(Scene difference descriptions)
----------
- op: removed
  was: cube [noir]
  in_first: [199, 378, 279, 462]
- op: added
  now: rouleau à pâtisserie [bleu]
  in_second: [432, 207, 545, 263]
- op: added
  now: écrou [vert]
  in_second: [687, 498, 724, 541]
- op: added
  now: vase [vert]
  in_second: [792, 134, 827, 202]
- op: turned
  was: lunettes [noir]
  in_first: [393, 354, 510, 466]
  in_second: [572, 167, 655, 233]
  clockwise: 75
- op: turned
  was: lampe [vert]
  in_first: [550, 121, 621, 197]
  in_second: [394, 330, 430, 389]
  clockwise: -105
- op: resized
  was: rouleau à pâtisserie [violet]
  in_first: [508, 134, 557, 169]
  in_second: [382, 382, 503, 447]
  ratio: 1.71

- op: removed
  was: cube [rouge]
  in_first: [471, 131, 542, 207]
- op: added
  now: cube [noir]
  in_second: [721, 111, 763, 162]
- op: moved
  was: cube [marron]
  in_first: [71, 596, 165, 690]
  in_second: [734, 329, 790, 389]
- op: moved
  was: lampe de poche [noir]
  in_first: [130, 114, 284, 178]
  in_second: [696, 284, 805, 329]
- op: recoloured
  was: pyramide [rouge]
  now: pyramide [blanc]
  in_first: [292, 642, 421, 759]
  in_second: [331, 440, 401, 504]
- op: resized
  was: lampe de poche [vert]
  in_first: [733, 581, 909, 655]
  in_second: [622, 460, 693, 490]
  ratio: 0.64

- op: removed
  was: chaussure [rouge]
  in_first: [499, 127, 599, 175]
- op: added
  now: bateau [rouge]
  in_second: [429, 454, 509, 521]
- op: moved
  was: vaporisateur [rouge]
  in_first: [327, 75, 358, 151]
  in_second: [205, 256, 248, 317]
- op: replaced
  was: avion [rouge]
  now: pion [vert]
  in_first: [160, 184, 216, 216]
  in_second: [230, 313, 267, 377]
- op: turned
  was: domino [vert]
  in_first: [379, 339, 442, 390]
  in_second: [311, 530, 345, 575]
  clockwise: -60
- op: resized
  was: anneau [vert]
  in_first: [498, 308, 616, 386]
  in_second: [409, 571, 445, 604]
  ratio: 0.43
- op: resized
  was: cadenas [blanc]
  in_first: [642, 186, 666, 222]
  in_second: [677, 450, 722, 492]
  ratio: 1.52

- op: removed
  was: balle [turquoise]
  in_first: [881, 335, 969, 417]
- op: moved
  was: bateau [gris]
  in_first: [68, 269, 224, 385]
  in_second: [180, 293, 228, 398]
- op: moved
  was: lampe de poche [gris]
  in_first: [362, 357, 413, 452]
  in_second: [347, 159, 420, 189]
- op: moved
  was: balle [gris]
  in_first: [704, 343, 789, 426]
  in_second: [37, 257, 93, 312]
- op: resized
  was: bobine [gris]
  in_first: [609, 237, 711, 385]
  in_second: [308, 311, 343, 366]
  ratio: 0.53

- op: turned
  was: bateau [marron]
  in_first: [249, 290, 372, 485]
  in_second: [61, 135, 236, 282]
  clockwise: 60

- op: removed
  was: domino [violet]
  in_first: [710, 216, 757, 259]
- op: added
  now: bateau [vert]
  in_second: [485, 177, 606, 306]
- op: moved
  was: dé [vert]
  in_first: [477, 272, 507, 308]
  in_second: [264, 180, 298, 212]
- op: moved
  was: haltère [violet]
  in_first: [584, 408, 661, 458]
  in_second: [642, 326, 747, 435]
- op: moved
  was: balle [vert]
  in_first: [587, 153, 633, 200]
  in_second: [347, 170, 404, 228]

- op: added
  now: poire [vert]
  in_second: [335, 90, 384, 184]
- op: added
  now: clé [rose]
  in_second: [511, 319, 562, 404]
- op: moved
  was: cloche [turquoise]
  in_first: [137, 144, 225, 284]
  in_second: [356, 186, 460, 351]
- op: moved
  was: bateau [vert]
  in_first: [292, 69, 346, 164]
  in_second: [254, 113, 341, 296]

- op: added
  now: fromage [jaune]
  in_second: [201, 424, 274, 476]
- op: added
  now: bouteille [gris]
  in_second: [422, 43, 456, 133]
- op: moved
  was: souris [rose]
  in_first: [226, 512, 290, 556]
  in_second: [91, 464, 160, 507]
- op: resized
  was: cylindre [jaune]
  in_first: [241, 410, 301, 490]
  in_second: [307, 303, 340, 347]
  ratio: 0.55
----------
Task goal: A single number is required: the count of lines in the data that contain the string "pâtisserie".

Solution to this task: 2